#### Available data ####

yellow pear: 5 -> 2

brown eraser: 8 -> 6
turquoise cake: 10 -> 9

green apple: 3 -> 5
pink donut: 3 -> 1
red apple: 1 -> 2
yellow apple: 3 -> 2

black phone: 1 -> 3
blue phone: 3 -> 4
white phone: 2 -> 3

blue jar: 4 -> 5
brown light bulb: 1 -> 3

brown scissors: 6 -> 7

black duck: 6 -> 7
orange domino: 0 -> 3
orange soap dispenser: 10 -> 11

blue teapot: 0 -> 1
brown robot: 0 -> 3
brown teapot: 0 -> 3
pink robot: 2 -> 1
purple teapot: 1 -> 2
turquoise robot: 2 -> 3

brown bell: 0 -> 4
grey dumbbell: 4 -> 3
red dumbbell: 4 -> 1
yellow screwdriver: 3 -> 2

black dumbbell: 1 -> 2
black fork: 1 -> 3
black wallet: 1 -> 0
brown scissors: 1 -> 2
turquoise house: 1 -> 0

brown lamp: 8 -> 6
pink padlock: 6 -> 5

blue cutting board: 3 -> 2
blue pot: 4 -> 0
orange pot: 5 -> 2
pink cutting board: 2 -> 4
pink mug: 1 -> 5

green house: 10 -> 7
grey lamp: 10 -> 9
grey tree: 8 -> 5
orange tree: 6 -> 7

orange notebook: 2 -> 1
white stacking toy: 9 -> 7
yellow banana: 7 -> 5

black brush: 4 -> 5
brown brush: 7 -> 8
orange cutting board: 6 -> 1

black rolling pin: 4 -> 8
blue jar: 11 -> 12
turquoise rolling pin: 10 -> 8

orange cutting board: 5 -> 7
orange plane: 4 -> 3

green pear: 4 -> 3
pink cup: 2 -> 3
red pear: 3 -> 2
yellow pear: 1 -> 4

####

Each record shown above must be reproduced exactly.

Exercise output
yellow pear: 5 -> 2

brown eraser: 8 -> 6
turquoise cake: 10 -> 9

green apple: 3 -> 5
pink donut: 3 -> 1
red apple: 1 -> 2
yellow apple: 3 -> 2

black phone: 1 -> 3
blue phone: 3 -> 4
white phone: 2 -> 3

blue jar: 4 -> 5
brown light bulb: 1 -> 3

brown scissors: 6 -> 7

black duck: 6 -> 7
orange domino: 0 -> 3
orange soap dispenser: 10 -> 11

blue teapot: 0 -> 1
brown robot: 0 -> 3
brown teapot: 0 -> 3
pink robot: 2 -> 1
purple teapot: 1 -> 2
turquoise robot: 2 -> 3

brown bell: 0 -> 4
grey dumbbell: 4 -> 3
red dumbbell: 4 -> 1
yellow screwdriver: 3 -> 2

black dumbbell: 1 -> 2
black fork: 1 -> 3
black wallet: 1 -> 0
brown scissors: 1 -> 2
turquoise house: 1 -> 0

brown lamp: 8 -> 6
pink padlock: 6 -> 5

blue cutting board: 3 -> 2
blue pot: 4 -> 0
orange pot: 5 -> 2
pink cutting board: 2 -> 4
pink mug: 1 -> 5

green house: 10 -> 7
grey lamp: 10 -> 9
grey tree: 8 -> 5
orange tree: 6 -> 7

orange notebook: 2 -> 1
white stacking toy: 9 -> 7
yellow banana: 7 -> 5

black brush: 4 -> 5
brown brush: 7 -> 8
orange cutting board: 6 -> 1

black rolling pin: 4 -> 8
blue jar: 11 -> 12
turquoise rolling pin: 10 -> 8

orange cutting board: 5 -> 7
orange plane: 4 -> 3

green pear: 4 -> 3
pink cup: 2 -> 3
red pear: 3 -> 2
yellow pear: 1 -> 4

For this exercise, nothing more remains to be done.